__Exercise inputs__.
/---

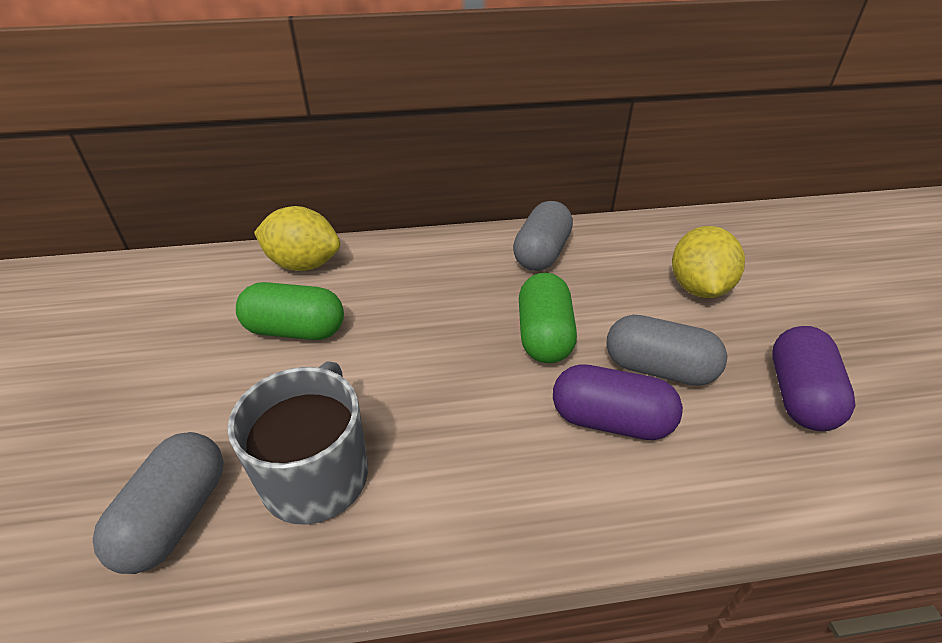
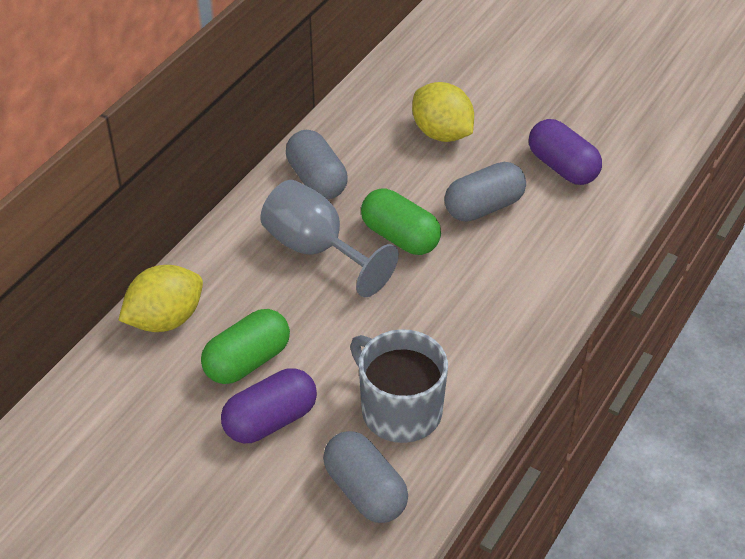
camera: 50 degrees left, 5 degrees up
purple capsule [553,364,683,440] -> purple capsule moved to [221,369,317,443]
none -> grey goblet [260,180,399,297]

\---
/---

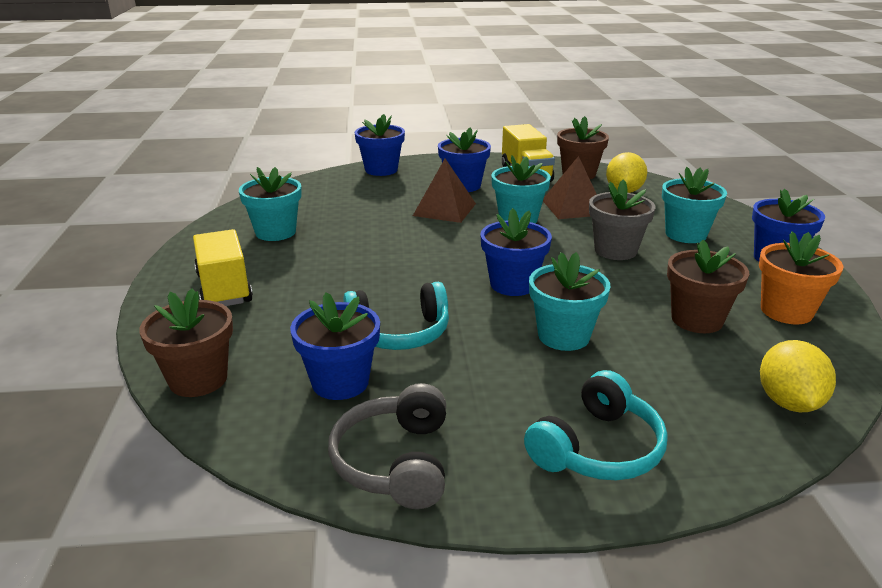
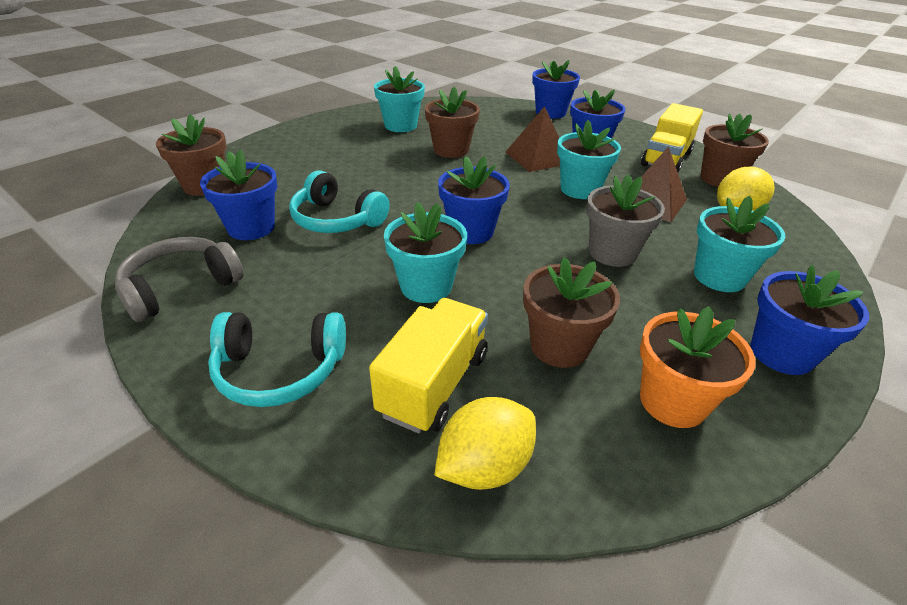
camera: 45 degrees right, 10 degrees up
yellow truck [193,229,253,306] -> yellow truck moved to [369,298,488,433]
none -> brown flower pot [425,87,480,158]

\---

__What to produce__.
Every line from the line containing "camera: 45 degrees right, 10 degrees up" through the line containing "none -> brown flower pot [425,87,480,158]" in the records above must be retyped exactly. Leave out the rest.

__Completed exercise__.
camera: 45 degrees right, 10 degrees up
yellow truck [193,229,253,306] -> yellow truck moved to [369,298,488,433]
none -> brown flower pot [425,87,480,158]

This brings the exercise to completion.